=== Section Start ===

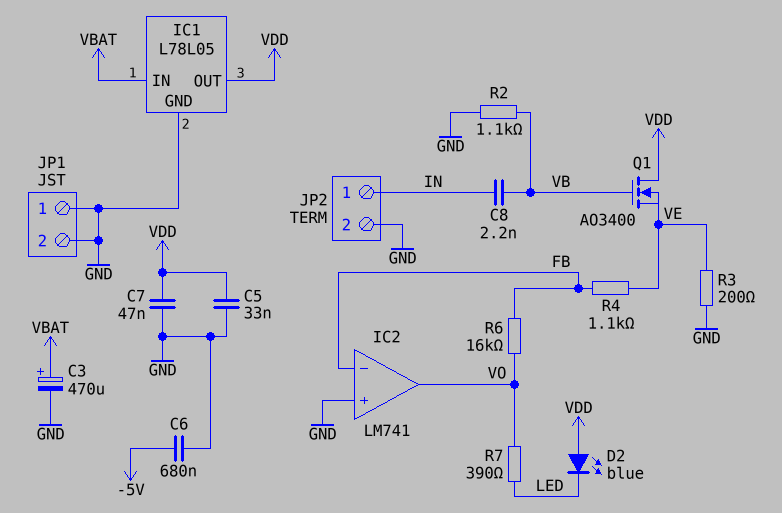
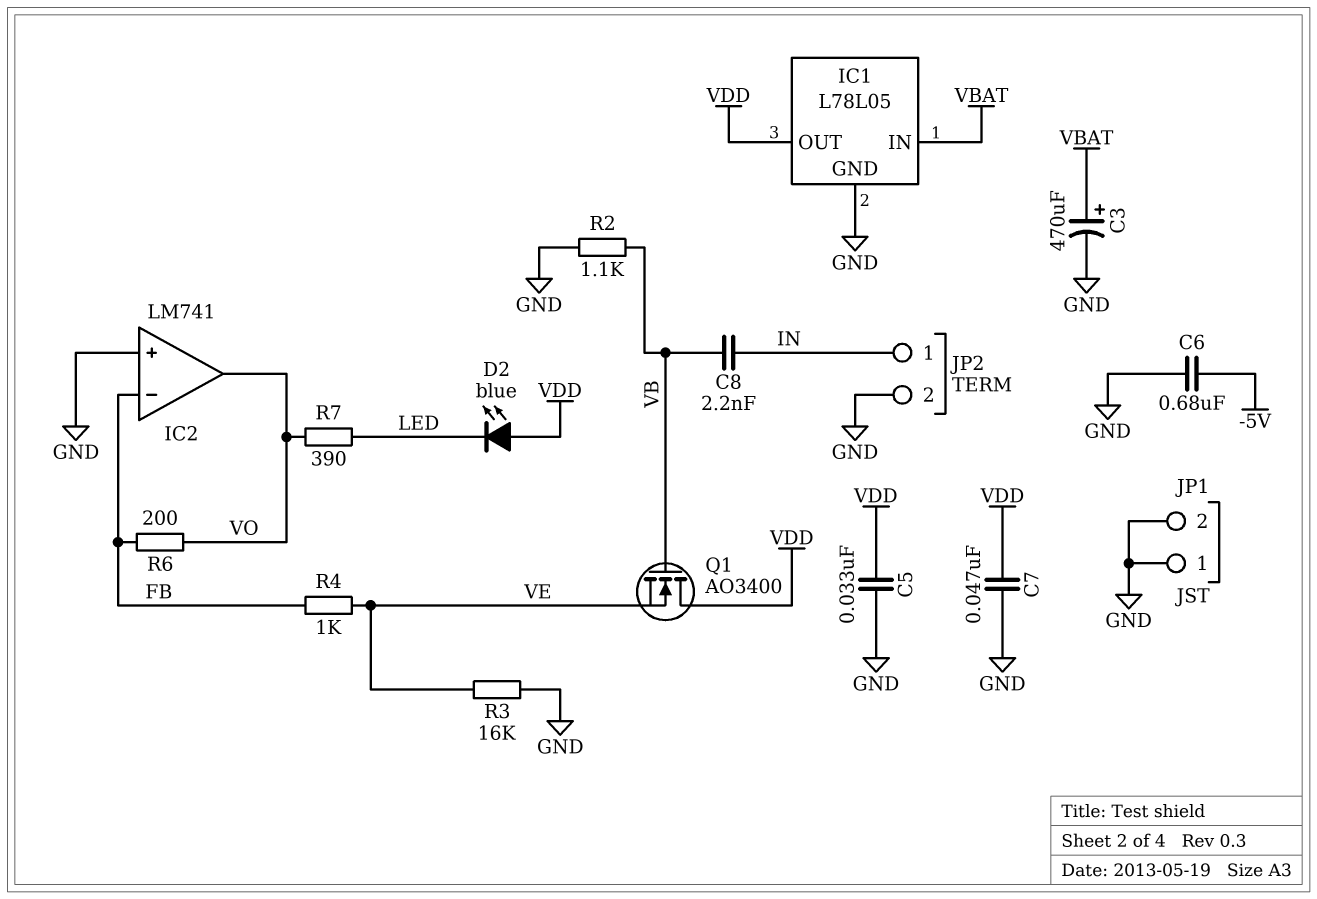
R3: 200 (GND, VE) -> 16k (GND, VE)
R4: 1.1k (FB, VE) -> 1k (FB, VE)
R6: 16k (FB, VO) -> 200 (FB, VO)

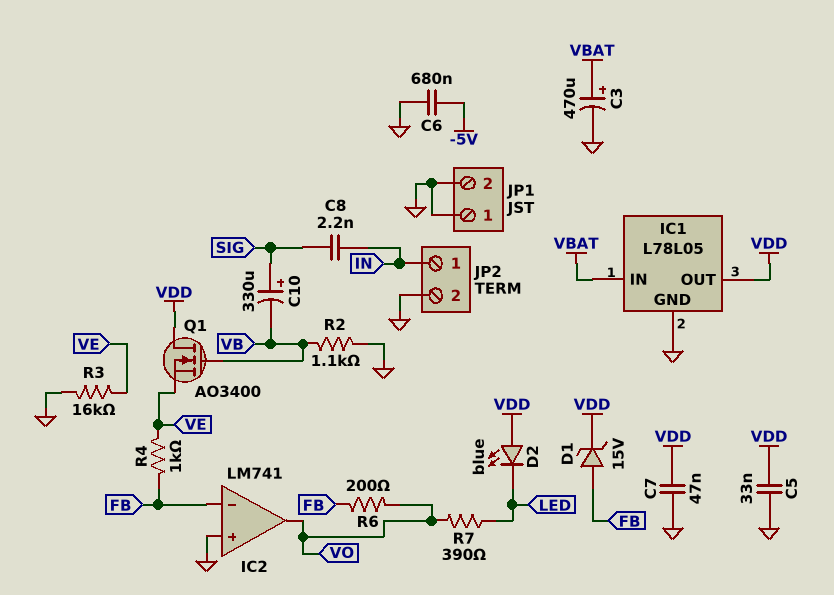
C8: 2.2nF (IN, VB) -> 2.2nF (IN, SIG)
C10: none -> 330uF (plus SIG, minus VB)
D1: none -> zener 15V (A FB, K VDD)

=== Section End ===

_About this task:_ Whenever the word "none" shows up in a line of the entries above, copy that line.

_Solved exercise:_
C10: none -> 330uF (plus SIG, minus VB)
D1: none -> zener 15V (A FB, K VDD)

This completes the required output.